Information given ▸
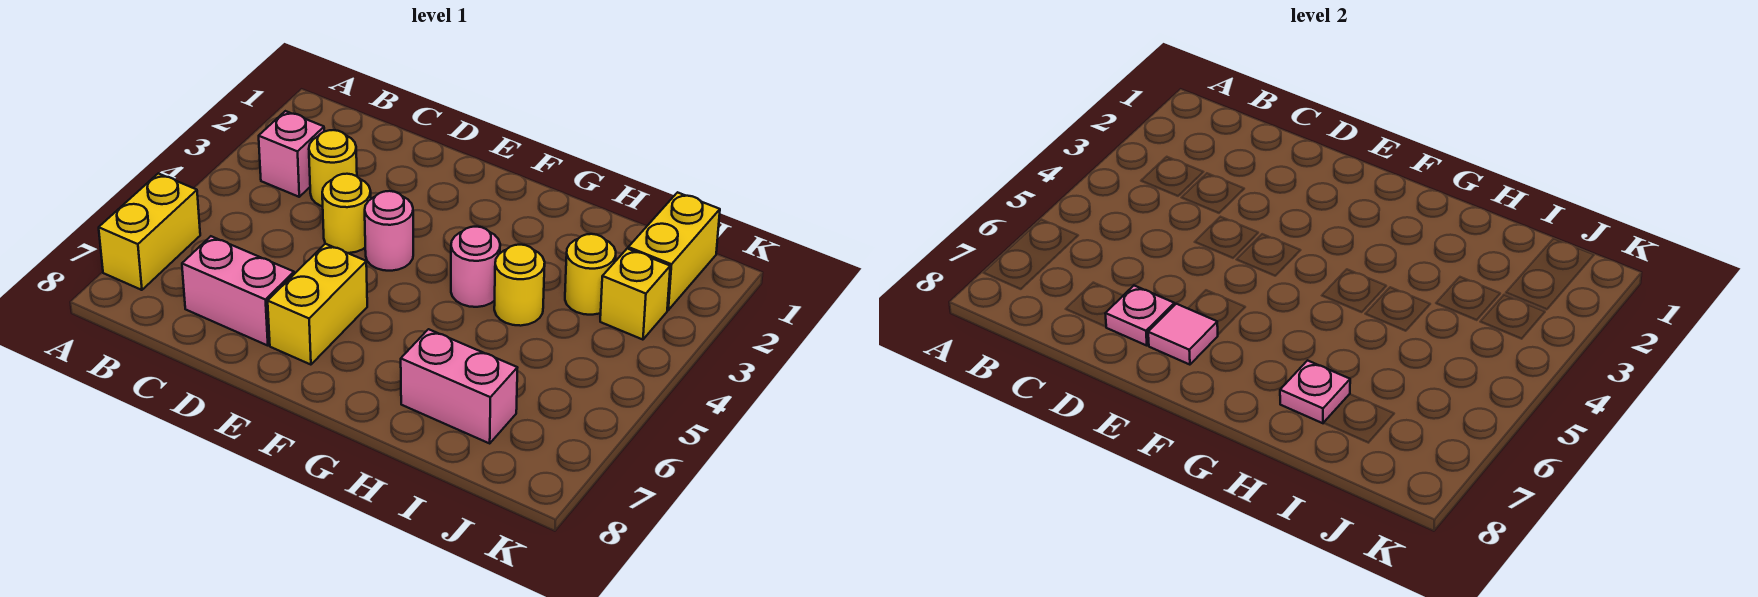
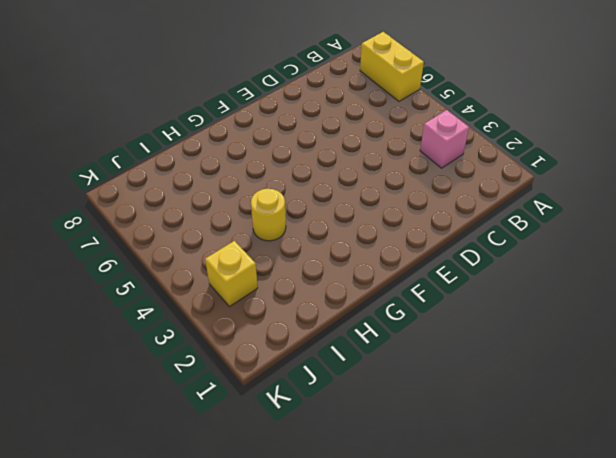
none -> yellow 1x1 round brick [309,130,357,206]
none -> pink 1x2 brick [182,236,294,346]
none -> yellow 1x1 round brick [322,174,371,253]

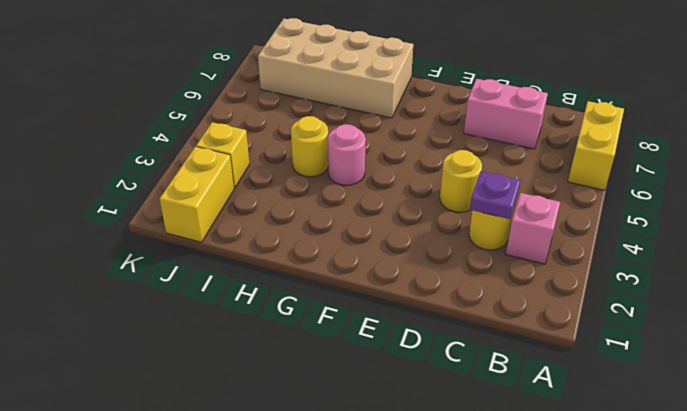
purple 1x1 plate [470,171,520,219] -> none
tan 2x4 brick [258,18,413,118] -> pink 1x2 brick [401,329,517,443]
none -> pink 1x1 round brick [365,191,413,271]
none -> yellow 1x2 brick [268,244,367,365]
none -> yellow 1x1 round brick [565,234,616,315]

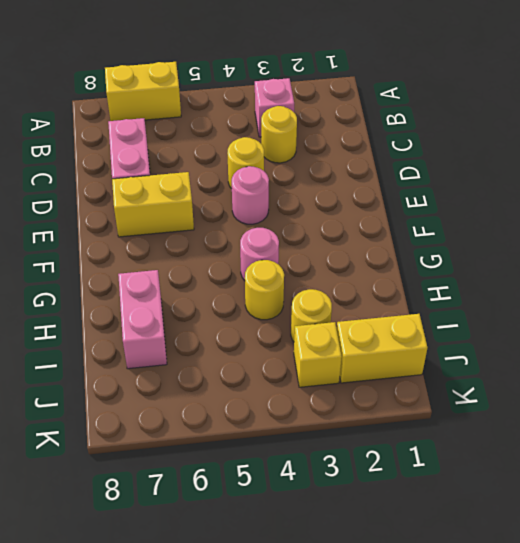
none -> pink 1x1 plate [1105,286,1174,346]
none -> pink 1x1 tile [1148,304,1218,365]
none -> pink 1x1 plate [1280,361,1350,423]

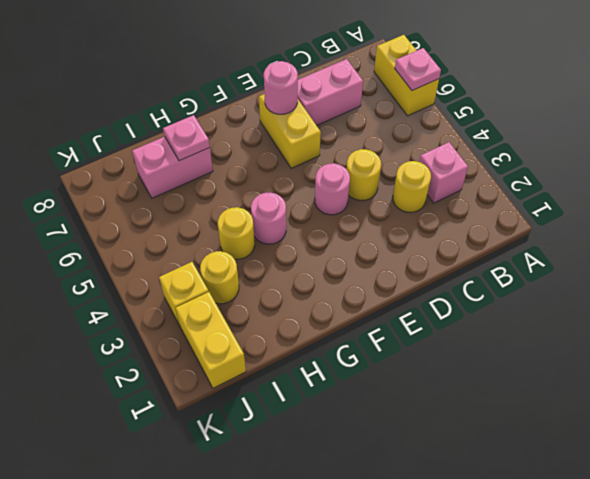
pink 1x1 plate [395,48,441,91] -> pink 1x1 plate moved to [1105,286,1174,346]
pink 1x1 round brick [264,61,298,114] -> pink 1x1 tile [1148,304,1218,365]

Problem requirements ▸
Would you return the material above exactly, apart from its pictures?

Answer to this problem ▸
none -> yellow 1x1 round brick [309,130,357,206]
none -> pink 1x2 brick [182,236,294,346]
none -> yellow 1x1 round brick [322,174,371,253]

purple 1x1 plate [470,171,520,219] -> none
tan 2x4 brick [258,18,413,118] -> pink 1x2 brick [401,329,517,443]
none -> pink 1x1 round brick [365,191,413,271]
none -> yellow 1x2 brick [268,244,367,365]
none -> yellow 1x1 round brick [565,234,616,315]

none -> pink 1x1 plate [1105,286,1174,346]
none -> pink 1x1 tile [1148,304,1218,365]
none -> pink 1x1 plate [1280,361,1350,423]

pink 1x1 plate [395,48,441,91] -> pink 1x1 plate moved to [1105,286,1174,346]
pink 1x1 round brick [264,61,298,114] -> pink 1x1 tile [1148,304,1218,365]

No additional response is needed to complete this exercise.